» **How to complete this task**: Copy all records verbatim, images excluded.

» **Entries shown**:
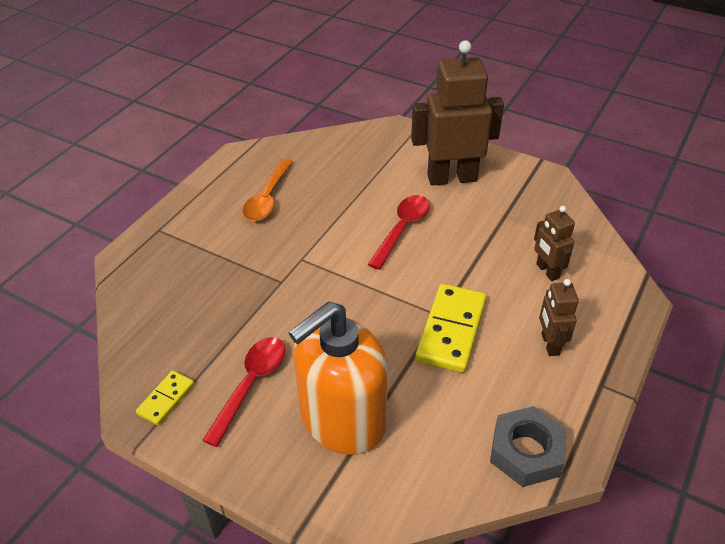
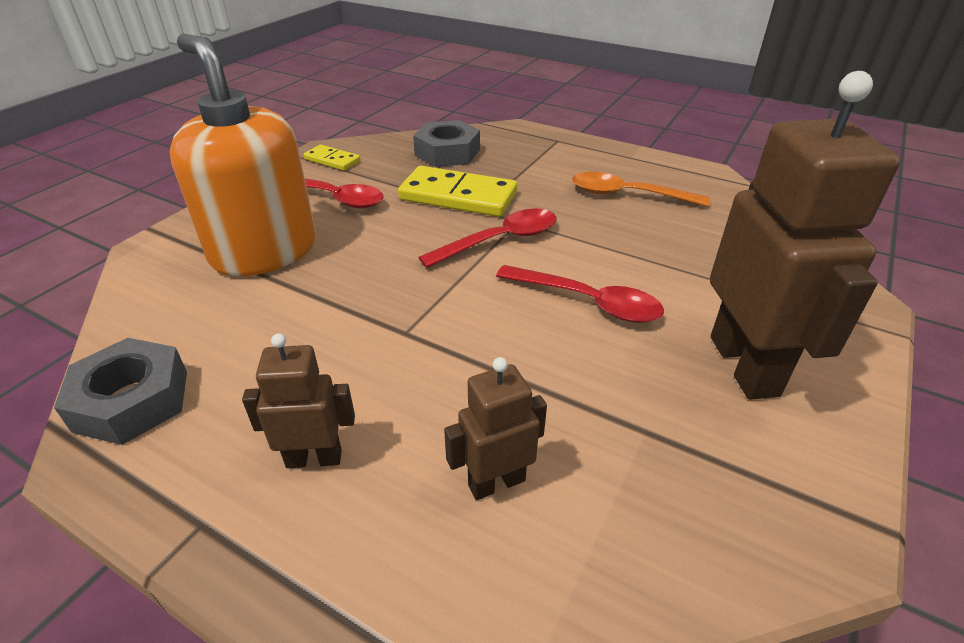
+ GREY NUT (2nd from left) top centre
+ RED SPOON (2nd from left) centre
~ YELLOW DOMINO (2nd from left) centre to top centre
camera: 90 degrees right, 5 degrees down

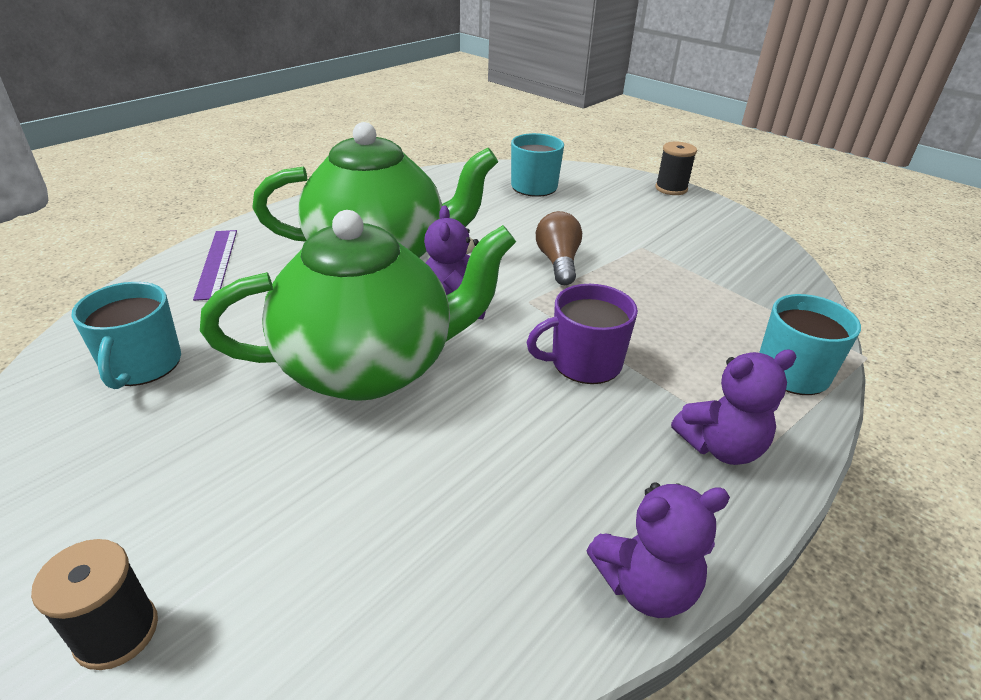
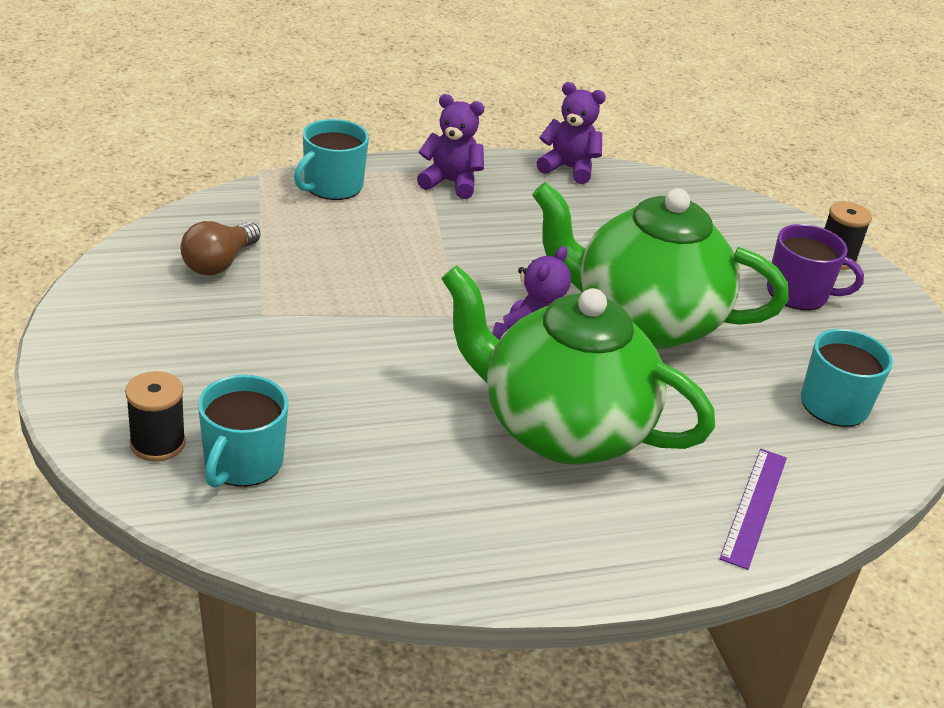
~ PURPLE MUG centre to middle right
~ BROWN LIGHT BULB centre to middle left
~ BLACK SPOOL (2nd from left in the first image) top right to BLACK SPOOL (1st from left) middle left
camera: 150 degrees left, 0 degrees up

» **Exercise result**:
+ GREY NUT (2nd from left) top centre
+ RED SPOON (2nd from left) centre
~ YELLOW DOMINO (2nd from left) centre to top centre
camera: 90 degrees right, 5 degrees down

~ PURPLE MUG centre to middle right
~ BROWN LIGHT BULB centre to middle left
~ BLACK SPOOL (2nd from left in the first image) top right to BLACK SPOOL (1st from left) middle left
camera: 150 degrees left, 0 degrees up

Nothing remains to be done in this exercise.